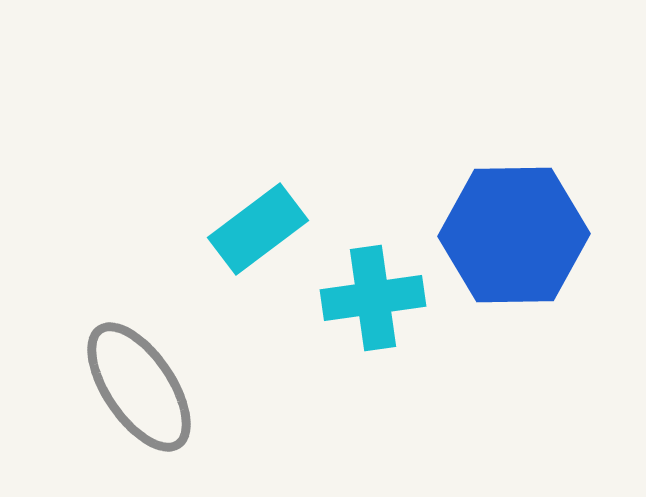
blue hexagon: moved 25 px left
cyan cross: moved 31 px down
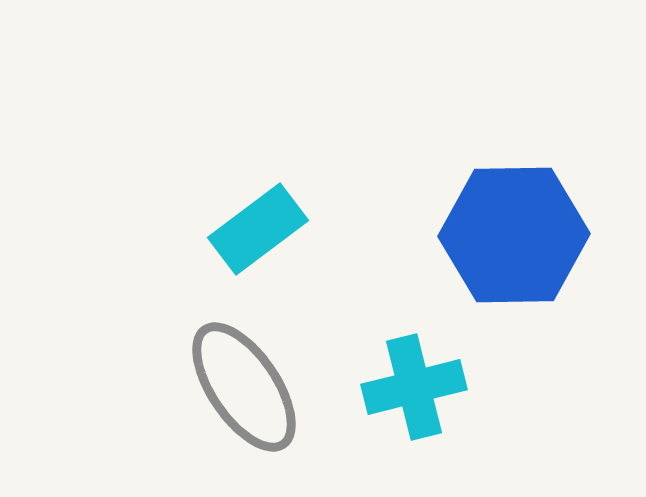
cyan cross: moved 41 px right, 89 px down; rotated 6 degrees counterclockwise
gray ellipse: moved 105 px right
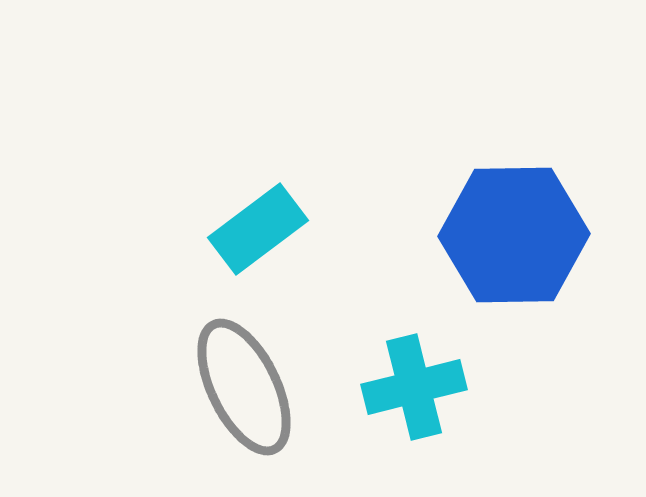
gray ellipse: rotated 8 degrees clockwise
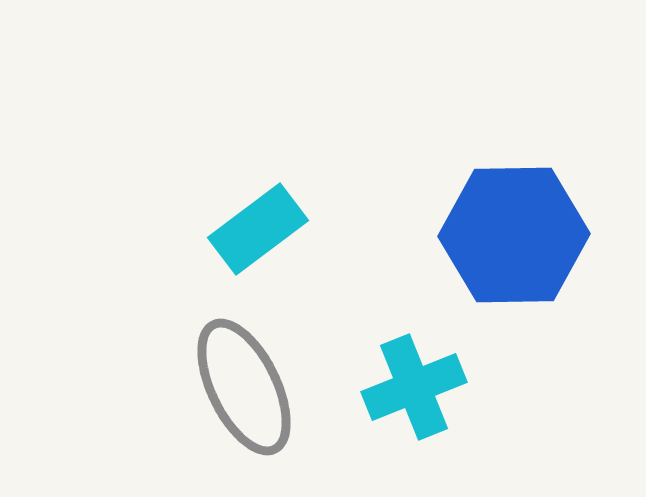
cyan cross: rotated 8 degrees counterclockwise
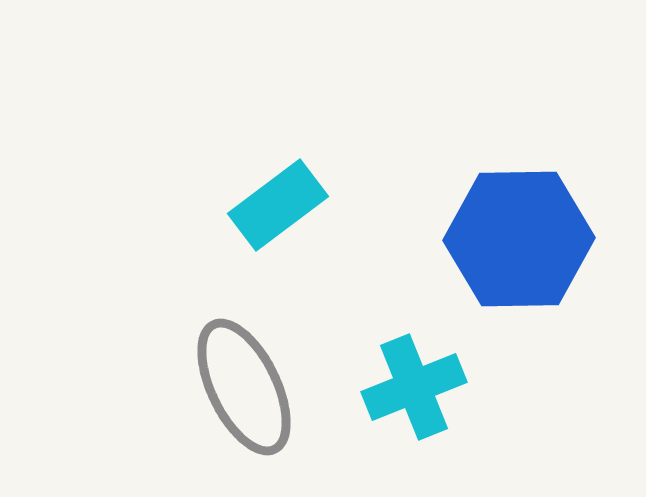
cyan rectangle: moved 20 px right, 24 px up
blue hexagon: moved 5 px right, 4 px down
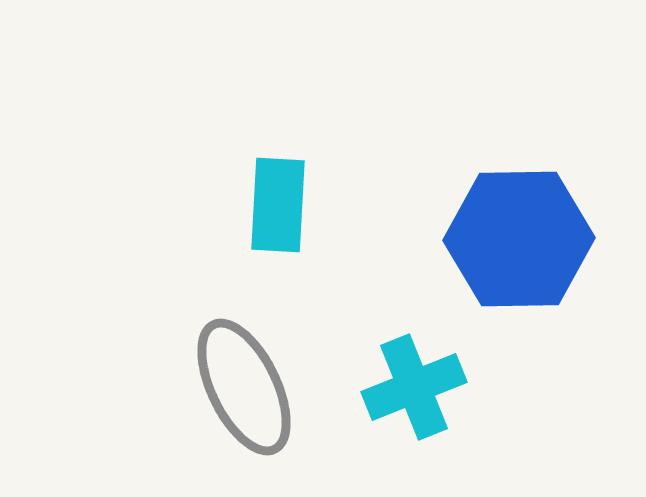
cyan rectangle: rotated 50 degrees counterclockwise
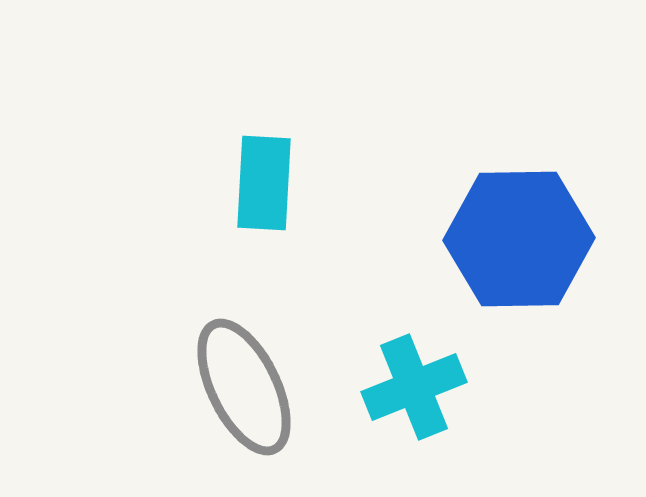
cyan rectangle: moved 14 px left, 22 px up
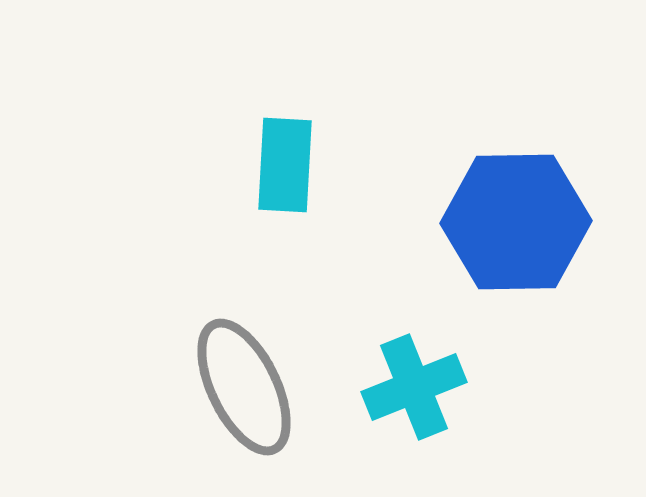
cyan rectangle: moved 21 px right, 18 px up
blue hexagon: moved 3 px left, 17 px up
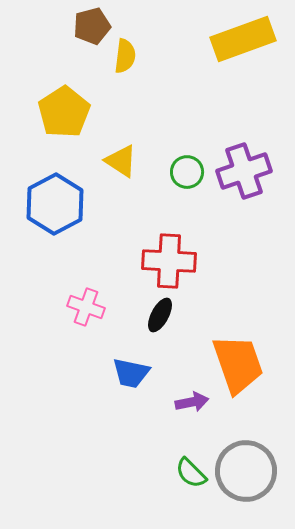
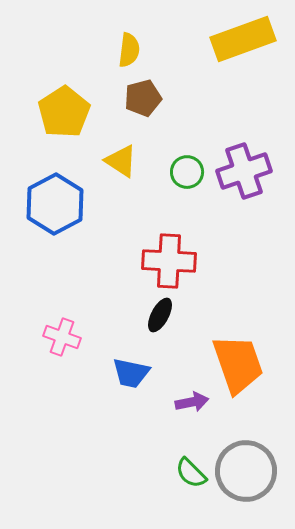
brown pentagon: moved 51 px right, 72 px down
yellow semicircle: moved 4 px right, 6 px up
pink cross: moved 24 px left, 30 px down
---
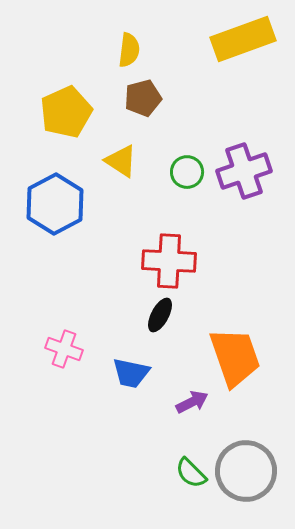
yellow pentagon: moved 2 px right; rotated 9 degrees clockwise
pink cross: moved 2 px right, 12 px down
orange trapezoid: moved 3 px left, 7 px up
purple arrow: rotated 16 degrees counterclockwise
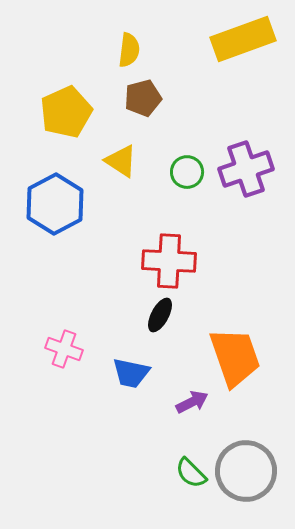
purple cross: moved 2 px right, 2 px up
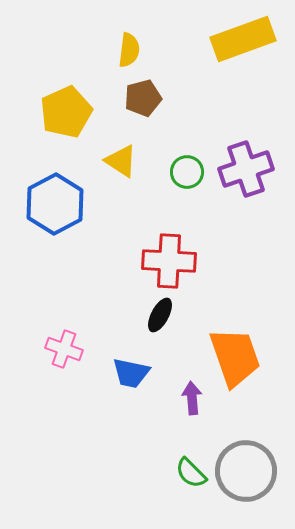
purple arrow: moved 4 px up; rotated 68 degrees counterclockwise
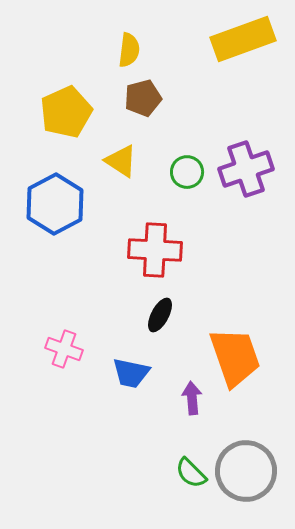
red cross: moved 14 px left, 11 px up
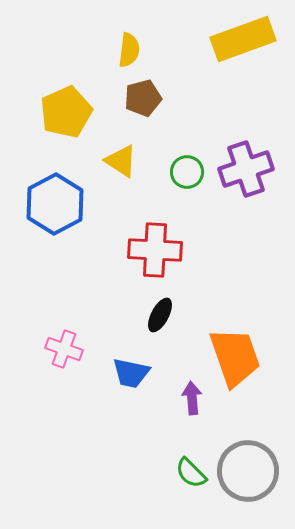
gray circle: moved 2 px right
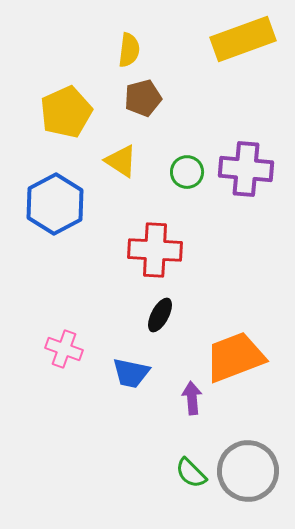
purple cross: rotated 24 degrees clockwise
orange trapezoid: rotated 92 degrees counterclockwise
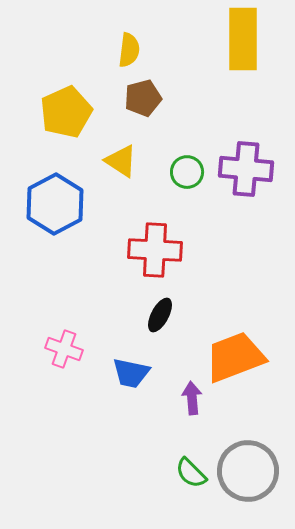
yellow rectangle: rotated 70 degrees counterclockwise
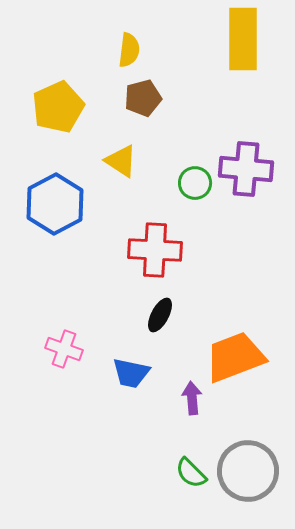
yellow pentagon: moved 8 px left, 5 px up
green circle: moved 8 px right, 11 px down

Exercise details: Copy out the material above from the line containing "gray ellipse: rotated 8 degrees clockwise" through the line containing "blue hexagon: moved 3 px left, 17 px up", both included, reproducing each line verbatim and omitting the pictures.

Response below:
gray ellipse: rotated 8 degrees clockwise
cyan cross: rotated 8 degrees counterclockwise
cyan rectangle: moved 20 px right, 24 px up
blue hexagon: moved 5 px right, 4 px down
cyan rectangle: rotated 50 degrees counterclockwise
cyan rectangle: moved 14 px left, 22 px up
cyan rectangle: moved 21 px right, 18 px up
blue hexagon: moved 3 px left, 17 px up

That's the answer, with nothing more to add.